Go through the following data and transcribe exactly the stretch of lines from the one holding "blue calculator: [317,215,387,262]" to the one holding "green ruler: [435,272,523,298]", both included.

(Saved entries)
────────────────────────────────────────

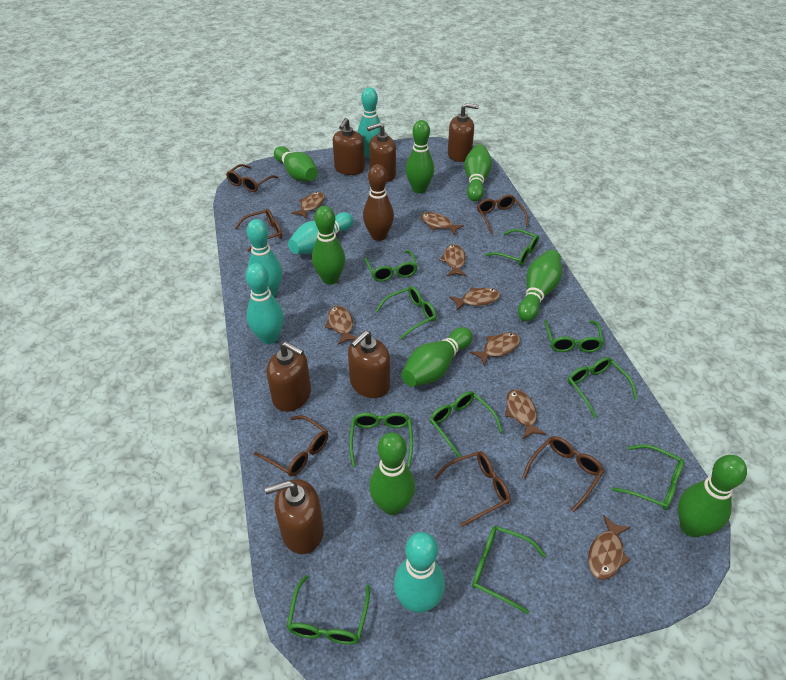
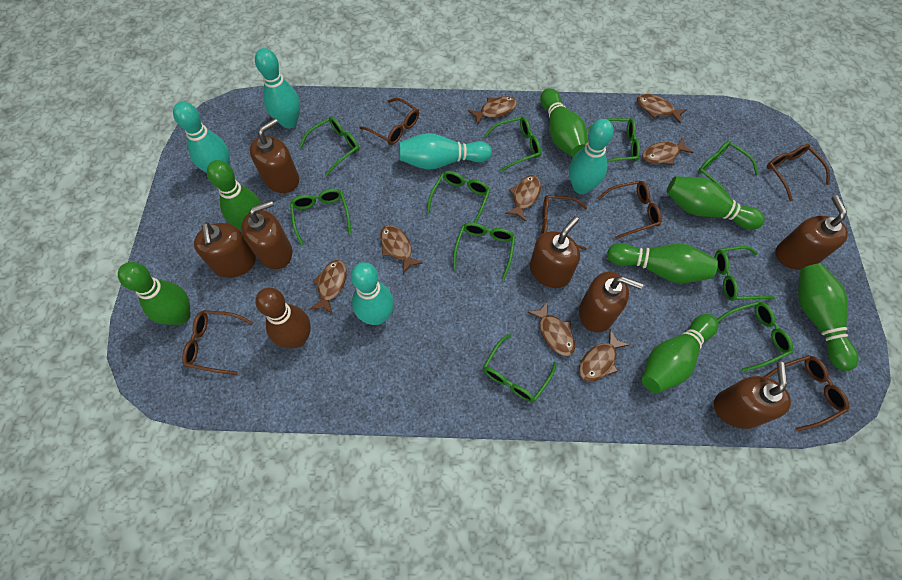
brown soap dispenser: [265,479,324,554] [266,342,311,412] [333,118,365,175] [348,330,390,398] [367,123,396,182] [448,103,479,162] = 6 -> [194,222,256,278] [241,200,292,269] [250,118,299,193] [530,216,580,288] [579,271,643,333] [714,362,791,429] [775,195,848,270] = 7
green bowling pin: [274,146,318,181] [312,206,345,285] [369,432,415,515] [401,327,472,387] [406,120,434,194] [464,144,492,201] [518,250,562,321] [678,455,747,537] = 8 -> [118,262,191,325] [207,160,261,229] [540,88,587,157] [607,243,718,283] [642,314,718,393] [666,176,765,230] [798,263,859,371] = 7

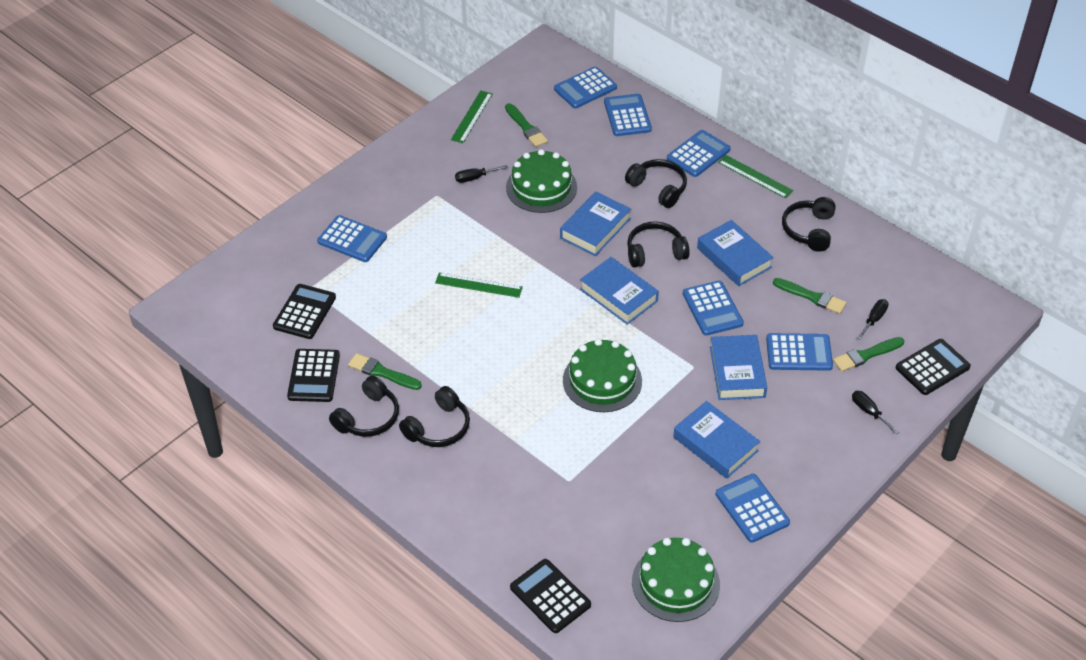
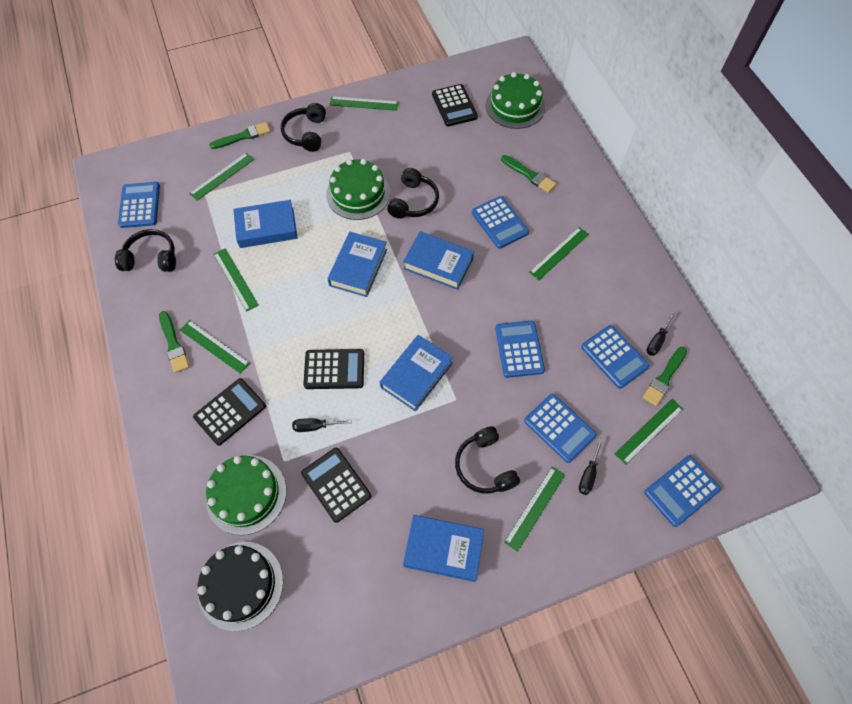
black cake: none = 0 -> [198,542,283,631] = 1
black headphones: [329,376,399,437] [399,386,470,447] [625,159,687,208] [627,221,690,268] [782,197,836,252] = 5 -> [115,229,176,272] [281,103,326,152] [387,168,439,219] [455,426,520,494] = 4
blue calculator: [317,215,387,262] [554,67,617,108] [604,94,652,136] [667,130,731,177] [683,281,744,336] [716,474,790,543] [766,333,833,371] = 7 -> [118,182,160,228] [472,196,529,249] [495,321,545,378] [524,394,597,463] [581,325,650,389] [644,455,721,527] = 6
green ruler: [435,272,523,298] [451,91,493,143] [718,155,793,198] = 3 -> [180,320,250,374] [189,153,254,201] [214,248,259,312] [329,96,398,111] [504,467,565,552] [529,227,589,280] [614,399,683,465] = 7

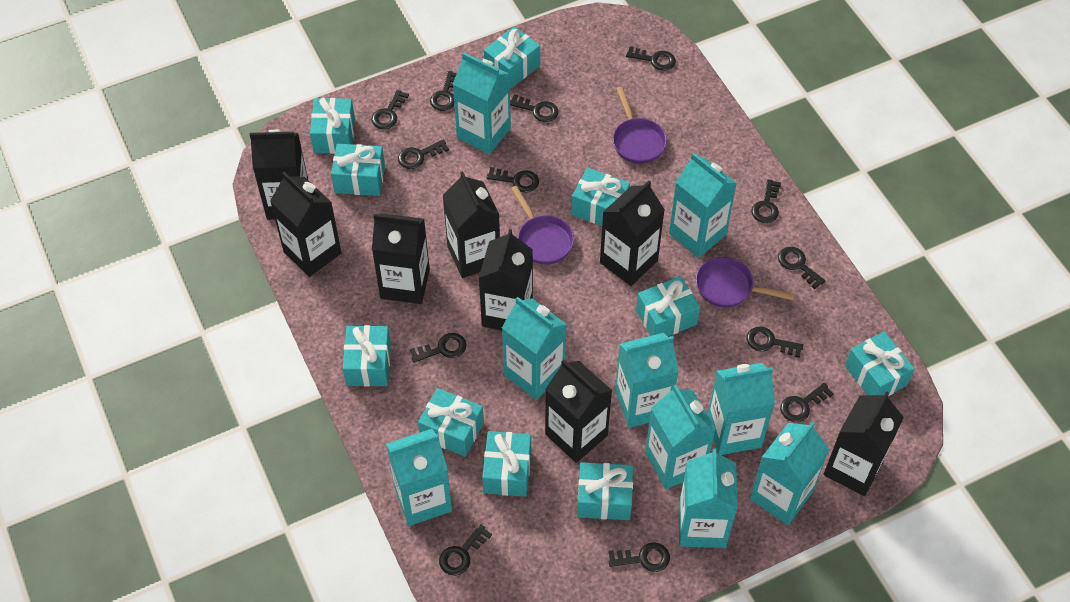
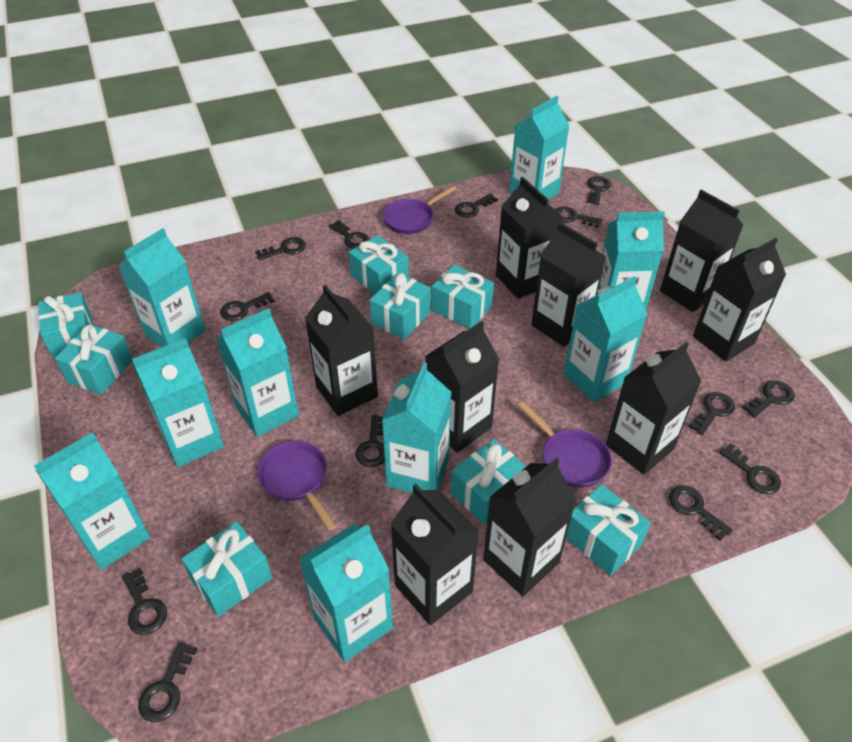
black carton: [250,130,308,220] [270,172,341,277] [372,213,430,304] [443,171,500,278] [479,229,533,330] [545,359,612,463] [600,181,665,286] [823,391,904,496] = 8 -> [305,285,378,416] [391,484,479,625] [425,321,499,453] [483,458,576,596] [496,177,562,299] [531,222,606,347] [606,342,701,475] [660,190,743,312] [693,238,786,362] = 9
turquoise gift: [310,98,355,154] [331,144,385,196] [343,325,391,387] [418,388,484,457] [482,431,531,497] [484,27,540,89] [571,168,630,226] [578,462,633,520] [636,276,700,336] [845,331,915,396] = 10 -> [38,292,93,359] [55,324,133,395] [181,522,272,617] [349,235,409,294] [370,273,431,340] [431,265,494,329] [451,439,526,524] [566,484,651,576] = 8

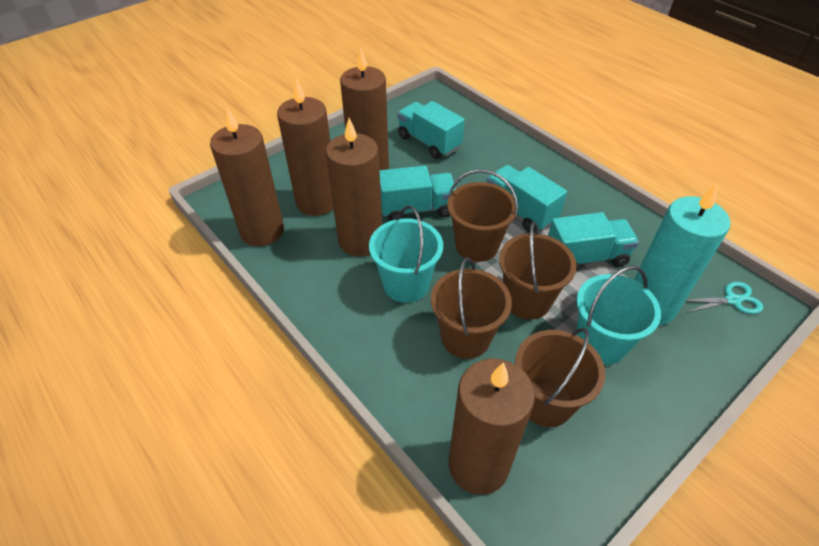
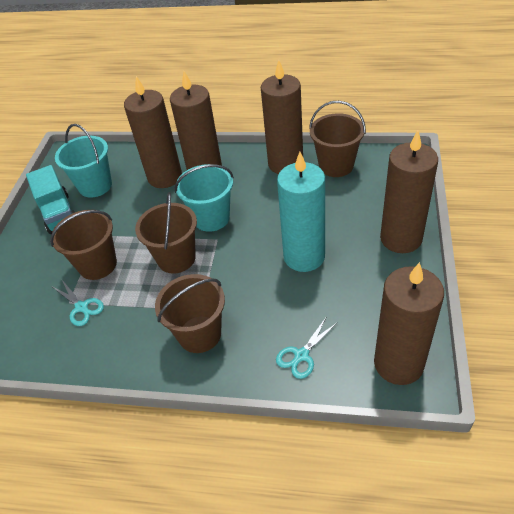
turquoise scissors: [686,282,763,314] = 1 -> [53,280,104,326] [276,316,338,379] = 2
turquoise truck: [379,166,456,221] [397,101,465,159] [486,165,567,232] [548,212,639,270] = 4 -> [26,165,75,234] = 1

────────────────────────────────────────

• [WRITTEN SOLUTION]
blue calculator: [317,215,387,262] [554,67,617,108] [604,94,652,136] [667,130,731,177] [683,281,744,336] [716,474,790,543] [766,333,833,371] = 7 -> [118,182,160,228] [472,196,529,249] [495,321,545,378] [524,394,597,463] [581,325,650,389] [644,455,721,527] = 6
green ruler: [435,272,523,298] [451,91,493,143] [718,155,793,198] = 3 -> [180,320,250,374] [189,153,254,201] [214,248,259,312] [329,96,398,111] [504,467,565,552] [529,227,589,280] [614,399,683,465] = 7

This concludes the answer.